* **Task goal**:
Treat the line containing "ROSY DINNER PLATE" as the first line of the answer and the last line of the data as its final line, reproducing every line between exactly.

* **Dataset excerpt**:
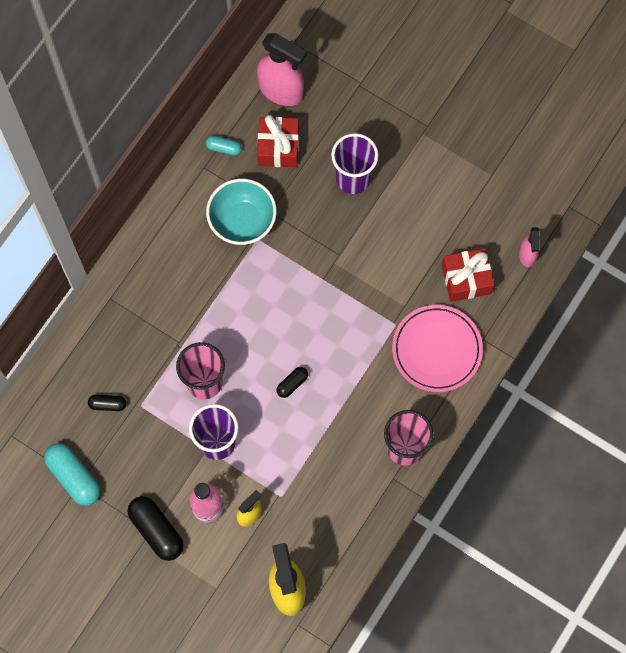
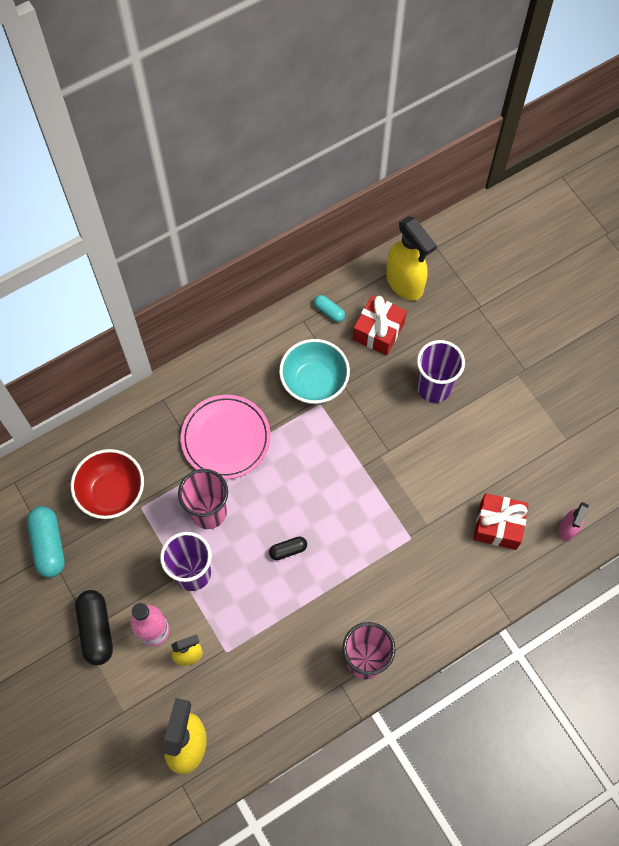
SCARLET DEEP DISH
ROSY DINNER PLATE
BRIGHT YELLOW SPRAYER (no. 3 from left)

* **Exercise result**:
ROSY DINNER PLATE
BRIGHT YELLOW SPRAYER (no. 3 from left)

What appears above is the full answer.